(Scene difference descriptions)
______
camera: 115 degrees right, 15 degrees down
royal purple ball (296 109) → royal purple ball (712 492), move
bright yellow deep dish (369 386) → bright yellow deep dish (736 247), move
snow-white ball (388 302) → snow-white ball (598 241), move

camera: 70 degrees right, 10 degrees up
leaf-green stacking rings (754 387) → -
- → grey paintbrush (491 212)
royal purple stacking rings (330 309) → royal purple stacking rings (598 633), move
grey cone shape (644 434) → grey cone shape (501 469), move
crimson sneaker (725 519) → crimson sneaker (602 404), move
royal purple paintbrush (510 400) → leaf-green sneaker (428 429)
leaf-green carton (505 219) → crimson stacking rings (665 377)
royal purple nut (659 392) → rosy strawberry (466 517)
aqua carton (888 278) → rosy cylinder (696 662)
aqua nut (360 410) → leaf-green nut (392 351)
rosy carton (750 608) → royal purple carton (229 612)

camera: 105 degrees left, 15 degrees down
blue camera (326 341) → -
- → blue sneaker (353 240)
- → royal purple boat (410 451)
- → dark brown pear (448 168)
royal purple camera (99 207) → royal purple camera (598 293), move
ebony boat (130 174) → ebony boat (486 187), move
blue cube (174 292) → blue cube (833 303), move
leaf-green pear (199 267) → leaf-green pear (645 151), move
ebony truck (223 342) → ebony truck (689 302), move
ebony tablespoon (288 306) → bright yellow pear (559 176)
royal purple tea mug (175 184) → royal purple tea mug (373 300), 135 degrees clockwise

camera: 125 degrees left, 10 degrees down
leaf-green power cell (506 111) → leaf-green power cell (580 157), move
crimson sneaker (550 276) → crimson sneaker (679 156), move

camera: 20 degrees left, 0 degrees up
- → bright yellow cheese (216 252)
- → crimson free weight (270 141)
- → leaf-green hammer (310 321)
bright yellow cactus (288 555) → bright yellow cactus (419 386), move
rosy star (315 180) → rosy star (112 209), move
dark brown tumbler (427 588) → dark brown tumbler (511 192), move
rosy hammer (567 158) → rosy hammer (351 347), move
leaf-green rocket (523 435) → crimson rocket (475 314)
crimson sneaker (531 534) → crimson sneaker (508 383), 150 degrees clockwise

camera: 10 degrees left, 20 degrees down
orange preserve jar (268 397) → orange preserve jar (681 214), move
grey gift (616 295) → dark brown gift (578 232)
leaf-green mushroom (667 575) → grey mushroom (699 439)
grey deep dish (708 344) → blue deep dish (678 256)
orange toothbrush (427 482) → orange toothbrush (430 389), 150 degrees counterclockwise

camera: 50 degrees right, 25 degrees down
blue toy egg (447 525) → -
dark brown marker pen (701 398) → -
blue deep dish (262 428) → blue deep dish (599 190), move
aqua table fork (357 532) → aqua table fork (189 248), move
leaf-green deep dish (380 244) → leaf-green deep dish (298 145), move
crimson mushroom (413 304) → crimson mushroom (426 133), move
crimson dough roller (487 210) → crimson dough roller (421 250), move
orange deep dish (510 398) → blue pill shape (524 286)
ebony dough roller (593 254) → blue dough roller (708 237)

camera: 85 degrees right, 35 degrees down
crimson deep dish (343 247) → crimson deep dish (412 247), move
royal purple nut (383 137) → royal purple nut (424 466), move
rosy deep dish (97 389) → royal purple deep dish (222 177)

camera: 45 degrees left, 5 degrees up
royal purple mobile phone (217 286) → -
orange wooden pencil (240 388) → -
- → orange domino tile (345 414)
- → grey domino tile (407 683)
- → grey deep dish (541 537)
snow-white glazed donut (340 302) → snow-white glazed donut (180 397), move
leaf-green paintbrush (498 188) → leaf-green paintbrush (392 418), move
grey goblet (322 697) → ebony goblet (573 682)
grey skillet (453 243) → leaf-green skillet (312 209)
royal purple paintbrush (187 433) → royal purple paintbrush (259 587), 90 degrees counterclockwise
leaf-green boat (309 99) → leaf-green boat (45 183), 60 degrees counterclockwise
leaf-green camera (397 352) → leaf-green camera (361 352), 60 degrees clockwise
______
AIM OF THE EXERCISE
Restate, word for word and with nothing added, the lines from the beginning of the records above through the line that contains "crimson sneaker (725".

OUTPUT OF THE TASK
camera: 115 degrees right, 15 degrees down
royal purple ball (296 109) → royal purple ball (712 492), move
bright yellow deep dish (369 386) → bright yellow deep dish (736 247), move
snow-white ball (388 302) → snow-white ball (598 241), move

camera: 70 degrees right, 10 degrees up
leaf-green stacking rings (754 387) → -
- → grey paintbrush (491 212)
royal purple stacking rings (330 309) → royal purple stacking rings (598 633), move
grey cone shape (644 434) → grey cone shape (501 469), move
crimson sneaker (725 519) → crimson sneaker (602 404), move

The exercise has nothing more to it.